__Task__:
Find the string "Frida" in the entries and copy each line that has it.

__Exercise inputs__:
BEGIN

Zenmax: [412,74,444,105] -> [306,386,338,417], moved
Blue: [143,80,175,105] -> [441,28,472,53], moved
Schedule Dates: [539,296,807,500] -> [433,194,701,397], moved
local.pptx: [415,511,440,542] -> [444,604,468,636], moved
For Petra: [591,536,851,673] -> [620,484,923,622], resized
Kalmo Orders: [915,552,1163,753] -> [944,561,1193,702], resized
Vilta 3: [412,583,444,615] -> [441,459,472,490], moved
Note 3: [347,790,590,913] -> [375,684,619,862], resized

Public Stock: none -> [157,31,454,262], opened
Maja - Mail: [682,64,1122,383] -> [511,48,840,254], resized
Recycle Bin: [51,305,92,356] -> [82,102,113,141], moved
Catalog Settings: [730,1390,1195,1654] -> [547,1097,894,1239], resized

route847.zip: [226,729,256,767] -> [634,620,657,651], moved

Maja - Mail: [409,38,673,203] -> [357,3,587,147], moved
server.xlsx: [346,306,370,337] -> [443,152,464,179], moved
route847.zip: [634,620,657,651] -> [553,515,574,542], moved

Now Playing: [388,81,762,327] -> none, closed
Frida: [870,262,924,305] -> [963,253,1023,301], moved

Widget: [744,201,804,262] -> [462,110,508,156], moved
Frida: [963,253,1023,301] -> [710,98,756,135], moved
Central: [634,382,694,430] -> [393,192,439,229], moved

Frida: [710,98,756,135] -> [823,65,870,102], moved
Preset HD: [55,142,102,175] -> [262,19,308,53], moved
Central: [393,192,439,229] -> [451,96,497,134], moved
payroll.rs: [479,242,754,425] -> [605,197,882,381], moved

END

__Exercise result__:
Frida: [870,262,924,305] -> [963,253,1023,301], moved
Frida: [963,253,1023,301] -> [710,98,756,135], moved
Frida: [710,98,756,135] -> [823,65,870,102], moved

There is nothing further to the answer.